===== Records for this exercise

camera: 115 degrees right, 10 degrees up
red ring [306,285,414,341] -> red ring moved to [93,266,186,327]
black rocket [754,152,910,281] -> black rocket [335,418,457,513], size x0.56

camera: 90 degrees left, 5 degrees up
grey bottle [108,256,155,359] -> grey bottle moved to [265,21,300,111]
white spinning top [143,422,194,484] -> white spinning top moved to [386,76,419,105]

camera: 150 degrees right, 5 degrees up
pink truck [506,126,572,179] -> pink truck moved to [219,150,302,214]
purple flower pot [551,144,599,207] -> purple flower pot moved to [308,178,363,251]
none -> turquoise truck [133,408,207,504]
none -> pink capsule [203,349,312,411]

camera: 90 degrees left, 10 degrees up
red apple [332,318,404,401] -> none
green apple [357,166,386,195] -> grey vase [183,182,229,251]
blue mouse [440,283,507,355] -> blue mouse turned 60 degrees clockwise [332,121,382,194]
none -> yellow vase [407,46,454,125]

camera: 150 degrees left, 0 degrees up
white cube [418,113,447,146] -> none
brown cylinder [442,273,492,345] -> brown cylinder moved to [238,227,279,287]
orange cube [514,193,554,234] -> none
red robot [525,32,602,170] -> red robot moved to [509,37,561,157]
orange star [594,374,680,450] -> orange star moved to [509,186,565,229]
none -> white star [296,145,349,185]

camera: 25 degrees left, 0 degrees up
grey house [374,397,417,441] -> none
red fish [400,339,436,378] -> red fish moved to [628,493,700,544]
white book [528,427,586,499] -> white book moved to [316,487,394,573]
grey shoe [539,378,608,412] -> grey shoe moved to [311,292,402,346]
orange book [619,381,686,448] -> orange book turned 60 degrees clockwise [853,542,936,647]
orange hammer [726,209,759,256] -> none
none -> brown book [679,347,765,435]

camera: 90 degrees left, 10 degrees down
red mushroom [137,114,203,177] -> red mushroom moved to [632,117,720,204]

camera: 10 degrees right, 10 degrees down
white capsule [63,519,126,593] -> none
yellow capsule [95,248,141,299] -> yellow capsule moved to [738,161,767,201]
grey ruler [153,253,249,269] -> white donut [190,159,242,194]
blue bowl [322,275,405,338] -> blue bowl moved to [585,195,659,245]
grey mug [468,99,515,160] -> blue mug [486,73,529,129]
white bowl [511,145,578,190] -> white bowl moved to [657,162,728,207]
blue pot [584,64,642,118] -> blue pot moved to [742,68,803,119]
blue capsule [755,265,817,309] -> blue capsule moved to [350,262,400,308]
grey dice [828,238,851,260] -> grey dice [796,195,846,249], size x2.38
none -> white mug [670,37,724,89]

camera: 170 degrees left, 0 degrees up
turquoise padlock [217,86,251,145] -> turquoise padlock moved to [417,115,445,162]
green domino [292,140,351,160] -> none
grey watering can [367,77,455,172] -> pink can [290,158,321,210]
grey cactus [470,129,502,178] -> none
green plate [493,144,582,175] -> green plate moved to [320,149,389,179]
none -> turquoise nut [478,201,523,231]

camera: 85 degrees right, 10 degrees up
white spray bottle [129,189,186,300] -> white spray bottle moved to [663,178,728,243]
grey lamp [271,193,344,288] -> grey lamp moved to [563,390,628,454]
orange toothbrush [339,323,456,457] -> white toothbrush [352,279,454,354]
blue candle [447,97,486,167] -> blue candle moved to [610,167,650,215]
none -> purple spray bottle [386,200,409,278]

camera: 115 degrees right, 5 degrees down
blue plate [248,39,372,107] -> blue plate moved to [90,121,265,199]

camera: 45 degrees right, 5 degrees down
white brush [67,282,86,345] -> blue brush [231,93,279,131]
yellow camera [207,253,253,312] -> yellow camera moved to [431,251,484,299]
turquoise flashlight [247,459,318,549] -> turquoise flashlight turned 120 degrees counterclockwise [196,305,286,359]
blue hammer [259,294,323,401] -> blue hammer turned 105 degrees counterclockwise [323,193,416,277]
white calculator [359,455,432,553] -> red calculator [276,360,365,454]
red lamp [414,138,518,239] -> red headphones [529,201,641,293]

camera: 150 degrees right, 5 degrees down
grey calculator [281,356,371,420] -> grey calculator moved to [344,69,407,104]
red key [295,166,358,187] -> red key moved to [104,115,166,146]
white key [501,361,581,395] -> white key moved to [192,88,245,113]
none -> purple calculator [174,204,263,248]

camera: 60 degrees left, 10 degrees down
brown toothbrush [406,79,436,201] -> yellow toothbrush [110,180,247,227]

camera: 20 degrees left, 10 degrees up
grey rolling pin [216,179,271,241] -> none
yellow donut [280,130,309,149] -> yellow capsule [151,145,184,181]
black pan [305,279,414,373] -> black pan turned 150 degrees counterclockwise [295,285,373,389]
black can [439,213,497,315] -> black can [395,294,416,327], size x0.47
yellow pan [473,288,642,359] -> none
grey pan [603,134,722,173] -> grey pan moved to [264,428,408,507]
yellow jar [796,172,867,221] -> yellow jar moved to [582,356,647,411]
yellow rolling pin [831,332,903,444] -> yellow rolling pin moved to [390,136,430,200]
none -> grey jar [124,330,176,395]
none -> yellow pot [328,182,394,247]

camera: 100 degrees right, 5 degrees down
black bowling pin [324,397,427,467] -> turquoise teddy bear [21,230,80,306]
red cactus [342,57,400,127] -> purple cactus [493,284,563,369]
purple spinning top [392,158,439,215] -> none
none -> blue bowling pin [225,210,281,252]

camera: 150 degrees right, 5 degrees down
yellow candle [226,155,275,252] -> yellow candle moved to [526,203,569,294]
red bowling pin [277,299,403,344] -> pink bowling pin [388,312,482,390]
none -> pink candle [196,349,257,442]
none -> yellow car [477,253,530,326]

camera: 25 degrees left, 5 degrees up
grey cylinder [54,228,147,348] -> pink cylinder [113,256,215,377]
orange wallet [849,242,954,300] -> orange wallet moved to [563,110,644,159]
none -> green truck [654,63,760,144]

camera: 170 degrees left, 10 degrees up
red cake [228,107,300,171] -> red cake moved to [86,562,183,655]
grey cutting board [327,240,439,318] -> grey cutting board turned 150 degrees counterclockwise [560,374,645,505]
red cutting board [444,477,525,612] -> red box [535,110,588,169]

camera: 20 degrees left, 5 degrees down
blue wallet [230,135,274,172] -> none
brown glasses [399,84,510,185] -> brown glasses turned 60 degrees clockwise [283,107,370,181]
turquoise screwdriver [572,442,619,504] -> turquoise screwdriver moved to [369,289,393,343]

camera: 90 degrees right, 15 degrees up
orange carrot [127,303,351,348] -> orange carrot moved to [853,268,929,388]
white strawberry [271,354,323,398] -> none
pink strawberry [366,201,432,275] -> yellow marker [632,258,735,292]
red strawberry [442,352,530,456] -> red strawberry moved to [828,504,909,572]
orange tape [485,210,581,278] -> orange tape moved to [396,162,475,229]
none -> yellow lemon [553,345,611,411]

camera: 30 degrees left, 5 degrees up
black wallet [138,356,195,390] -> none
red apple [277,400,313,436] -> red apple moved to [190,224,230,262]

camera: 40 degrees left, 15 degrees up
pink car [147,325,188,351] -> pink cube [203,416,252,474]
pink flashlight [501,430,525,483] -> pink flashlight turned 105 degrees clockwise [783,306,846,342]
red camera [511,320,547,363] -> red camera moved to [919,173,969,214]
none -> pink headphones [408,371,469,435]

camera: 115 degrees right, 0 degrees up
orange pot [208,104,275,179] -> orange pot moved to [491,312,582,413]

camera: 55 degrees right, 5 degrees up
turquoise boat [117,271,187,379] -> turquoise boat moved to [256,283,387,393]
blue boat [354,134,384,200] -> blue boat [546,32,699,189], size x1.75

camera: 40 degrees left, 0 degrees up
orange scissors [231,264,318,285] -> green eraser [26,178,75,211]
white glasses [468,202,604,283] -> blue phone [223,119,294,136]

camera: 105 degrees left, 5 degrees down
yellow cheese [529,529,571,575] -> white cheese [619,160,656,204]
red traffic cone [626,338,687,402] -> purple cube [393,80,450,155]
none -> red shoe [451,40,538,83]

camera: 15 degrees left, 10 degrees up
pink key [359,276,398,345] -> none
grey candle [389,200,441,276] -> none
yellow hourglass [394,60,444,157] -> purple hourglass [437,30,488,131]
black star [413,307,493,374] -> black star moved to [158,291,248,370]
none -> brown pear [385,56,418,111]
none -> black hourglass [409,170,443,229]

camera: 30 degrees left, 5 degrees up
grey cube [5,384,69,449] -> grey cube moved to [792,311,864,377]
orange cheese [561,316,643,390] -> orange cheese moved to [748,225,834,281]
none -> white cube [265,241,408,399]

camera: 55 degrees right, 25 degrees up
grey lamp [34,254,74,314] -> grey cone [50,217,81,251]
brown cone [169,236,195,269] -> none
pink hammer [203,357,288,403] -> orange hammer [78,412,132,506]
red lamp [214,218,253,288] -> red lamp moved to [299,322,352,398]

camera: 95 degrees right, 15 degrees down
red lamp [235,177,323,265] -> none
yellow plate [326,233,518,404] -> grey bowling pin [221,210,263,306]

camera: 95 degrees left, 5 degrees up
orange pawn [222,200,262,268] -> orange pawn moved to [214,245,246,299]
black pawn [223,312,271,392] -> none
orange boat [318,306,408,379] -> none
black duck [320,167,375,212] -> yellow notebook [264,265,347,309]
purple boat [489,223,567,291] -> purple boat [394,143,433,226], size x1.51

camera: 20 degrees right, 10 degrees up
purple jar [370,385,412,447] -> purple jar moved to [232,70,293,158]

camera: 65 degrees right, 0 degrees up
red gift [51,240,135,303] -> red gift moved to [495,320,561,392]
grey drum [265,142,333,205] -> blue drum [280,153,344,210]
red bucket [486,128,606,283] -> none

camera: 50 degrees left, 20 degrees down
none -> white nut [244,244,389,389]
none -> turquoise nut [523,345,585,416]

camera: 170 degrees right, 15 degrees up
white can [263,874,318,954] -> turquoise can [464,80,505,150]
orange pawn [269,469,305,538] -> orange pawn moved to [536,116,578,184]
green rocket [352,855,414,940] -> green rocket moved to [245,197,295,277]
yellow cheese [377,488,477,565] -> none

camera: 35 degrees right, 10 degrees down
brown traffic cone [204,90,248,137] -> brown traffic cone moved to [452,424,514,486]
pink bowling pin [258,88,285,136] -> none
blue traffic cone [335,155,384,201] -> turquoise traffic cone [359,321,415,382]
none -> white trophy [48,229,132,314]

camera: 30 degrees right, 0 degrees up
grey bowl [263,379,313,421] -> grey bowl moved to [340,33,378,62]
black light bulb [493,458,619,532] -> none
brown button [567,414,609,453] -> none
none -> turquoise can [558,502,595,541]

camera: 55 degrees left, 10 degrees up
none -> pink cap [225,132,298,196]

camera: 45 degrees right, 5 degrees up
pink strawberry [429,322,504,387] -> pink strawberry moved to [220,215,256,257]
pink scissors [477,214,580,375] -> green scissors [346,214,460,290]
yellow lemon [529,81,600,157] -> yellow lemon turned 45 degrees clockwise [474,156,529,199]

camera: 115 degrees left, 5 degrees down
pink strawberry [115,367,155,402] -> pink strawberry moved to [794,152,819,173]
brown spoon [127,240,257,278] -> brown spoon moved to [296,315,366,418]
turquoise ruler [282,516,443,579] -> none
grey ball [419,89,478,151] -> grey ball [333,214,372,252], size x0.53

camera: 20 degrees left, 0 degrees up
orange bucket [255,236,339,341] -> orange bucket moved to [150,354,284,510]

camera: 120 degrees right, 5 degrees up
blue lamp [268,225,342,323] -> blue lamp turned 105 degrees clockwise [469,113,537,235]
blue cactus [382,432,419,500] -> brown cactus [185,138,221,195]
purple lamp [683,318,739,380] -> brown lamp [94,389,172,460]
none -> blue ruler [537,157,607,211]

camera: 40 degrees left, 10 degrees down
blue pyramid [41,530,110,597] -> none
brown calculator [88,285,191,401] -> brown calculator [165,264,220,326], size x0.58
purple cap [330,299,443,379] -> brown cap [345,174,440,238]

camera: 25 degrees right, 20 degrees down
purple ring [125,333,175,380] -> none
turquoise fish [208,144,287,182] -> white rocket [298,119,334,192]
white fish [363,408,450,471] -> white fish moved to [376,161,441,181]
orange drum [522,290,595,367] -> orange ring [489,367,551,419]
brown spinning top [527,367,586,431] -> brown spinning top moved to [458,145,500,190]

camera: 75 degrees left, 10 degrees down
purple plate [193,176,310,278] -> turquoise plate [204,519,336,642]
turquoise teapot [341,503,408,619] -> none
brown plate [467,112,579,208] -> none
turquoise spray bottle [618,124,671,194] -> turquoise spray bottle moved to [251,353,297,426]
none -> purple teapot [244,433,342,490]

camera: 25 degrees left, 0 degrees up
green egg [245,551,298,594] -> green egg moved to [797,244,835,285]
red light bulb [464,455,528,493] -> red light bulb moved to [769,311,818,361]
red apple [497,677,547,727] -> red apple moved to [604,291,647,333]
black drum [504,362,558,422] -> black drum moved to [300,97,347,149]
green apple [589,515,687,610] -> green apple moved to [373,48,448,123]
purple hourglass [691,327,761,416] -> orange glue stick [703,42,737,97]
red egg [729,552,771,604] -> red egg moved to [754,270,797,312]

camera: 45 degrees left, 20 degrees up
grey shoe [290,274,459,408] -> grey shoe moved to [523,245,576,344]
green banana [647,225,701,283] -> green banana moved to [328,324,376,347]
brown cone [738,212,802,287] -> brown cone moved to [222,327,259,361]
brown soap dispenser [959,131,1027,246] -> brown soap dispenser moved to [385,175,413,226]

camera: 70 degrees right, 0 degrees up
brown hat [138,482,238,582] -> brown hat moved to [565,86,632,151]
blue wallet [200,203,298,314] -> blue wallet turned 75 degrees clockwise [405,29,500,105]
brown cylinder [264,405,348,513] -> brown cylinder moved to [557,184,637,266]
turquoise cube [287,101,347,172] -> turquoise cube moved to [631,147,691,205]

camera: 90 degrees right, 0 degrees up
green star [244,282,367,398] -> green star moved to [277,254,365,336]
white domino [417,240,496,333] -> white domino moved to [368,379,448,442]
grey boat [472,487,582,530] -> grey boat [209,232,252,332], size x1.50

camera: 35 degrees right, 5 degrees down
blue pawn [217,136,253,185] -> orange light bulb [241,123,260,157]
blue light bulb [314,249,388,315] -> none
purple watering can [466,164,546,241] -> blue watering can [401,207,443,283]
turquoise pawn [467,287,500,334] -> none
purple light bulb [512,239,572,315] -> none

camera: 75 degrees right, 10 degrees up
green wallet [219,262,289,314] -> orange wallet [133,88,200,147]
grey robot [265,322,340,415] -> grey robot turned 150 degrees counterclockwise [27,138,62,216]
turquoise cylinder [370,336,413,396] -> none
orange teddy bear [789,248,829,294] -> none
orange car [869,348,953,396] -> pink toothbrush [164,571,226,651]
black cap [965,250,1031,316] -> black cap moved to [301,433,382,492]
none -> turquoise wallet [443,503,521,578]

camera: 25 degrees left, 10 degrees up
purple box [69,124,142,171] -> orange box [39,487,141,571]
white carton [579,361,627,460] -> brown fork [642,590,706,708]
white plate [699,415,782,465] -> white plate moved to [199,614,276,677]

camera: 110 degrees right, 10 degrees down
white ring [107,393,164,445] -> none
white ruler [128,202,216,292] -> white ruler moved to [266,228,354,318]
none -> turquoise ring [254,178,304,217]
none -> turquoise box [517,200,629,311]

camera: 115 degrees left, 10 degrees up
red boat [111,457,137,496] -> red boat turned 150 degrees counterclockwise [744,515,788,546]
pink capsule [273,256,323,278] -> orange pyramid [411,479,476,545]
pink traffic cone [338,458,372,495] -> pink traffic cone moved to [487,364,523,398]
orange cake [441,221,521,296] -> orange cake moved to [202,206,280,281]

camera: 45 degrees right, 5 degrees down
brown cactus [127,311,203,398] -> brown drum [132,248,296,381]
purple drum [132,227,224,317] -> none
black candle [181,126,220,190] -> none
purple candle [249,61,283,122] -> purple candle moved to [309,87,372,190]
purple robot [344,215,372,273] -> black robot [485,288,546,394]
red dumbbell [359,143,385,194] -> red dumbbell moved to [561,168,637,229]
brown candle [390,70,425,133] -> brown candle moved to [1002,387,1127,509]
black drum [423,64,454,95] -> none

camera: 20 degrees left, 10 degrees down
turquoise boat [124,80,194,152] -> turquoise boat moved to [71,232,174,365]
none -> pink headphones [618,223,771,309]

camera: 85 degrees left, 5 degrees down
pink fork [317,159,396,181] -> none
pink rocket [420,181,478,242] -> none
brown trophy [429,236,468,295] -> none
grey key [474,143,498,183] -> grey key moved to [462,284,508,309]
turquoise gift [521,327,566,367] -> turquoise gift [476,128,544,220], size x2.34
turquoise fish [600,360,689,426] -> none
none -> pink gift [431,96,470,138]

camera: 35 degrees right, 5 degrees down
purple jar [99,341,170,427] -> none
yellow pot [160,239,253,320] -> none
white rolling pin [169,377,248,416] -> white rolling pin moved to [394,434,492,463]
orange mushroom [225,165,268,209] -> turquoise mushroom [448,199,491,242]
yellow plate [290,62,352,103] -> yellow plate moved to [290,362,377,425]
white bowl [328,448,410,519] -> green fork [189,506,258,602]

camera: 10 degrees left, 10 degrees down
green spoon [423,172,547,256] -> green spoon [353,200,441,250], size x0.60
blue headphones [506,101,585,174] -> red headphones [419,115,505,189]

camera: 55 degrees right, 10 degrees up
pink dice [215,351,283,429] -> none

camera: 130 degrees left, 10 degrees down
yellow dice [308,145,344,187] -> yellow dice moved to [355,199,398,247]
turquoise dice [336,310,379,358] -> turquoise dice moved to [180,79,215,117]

==========

> **Exercise objective**
From the entries above, give again exactly the lines running from the line with "camera: 170 degrees right, 15 degrees up" to the line with "pink strawberry [429,322,504,387]"; include both of those lines.

> **Task output**
camera: 170 degrees right, 15 degrees up
white can [263,874,318,954] -> turquoise can [464,80,505,150]
orange pawn [269,469,305,538] -> orange pawn moved to [536,116,578,184]
green rocket [352,855,414,940] -> green rocket moved to [245,197,295,277]
yellow cheese [377,488,477,565] -> none

camera: 35 degrees right, 10 degrees down
brown traffic cone [204,90,248,137] -> brown traffic cone moved to [452,424,514,486]
pink bowling pin [258,88,285,136] -> none
blue traffic cone [335,155,384,201] -> turquoise traffic cone [359,321,415,382]
none -> white trophy [48,229,132,314]

camera: 30 degrees right, 0 degrees up
grey bowl [263,379,313,421] -> grey bowl moved to [340,33,378,62]
black light bulb [493,458,619,532] -> none
brown button [567,414,609,453] -> none
none -> turquoise can [558,502,595,541]

camera: 55 degrees left, 10 degrees up
none -> pink cap [225,132,298,196]

camera: 45 degrees right, 5 degrees up
pink strawberry [429,322,504,387] -> pink strawberry moved to [220,215,256,257]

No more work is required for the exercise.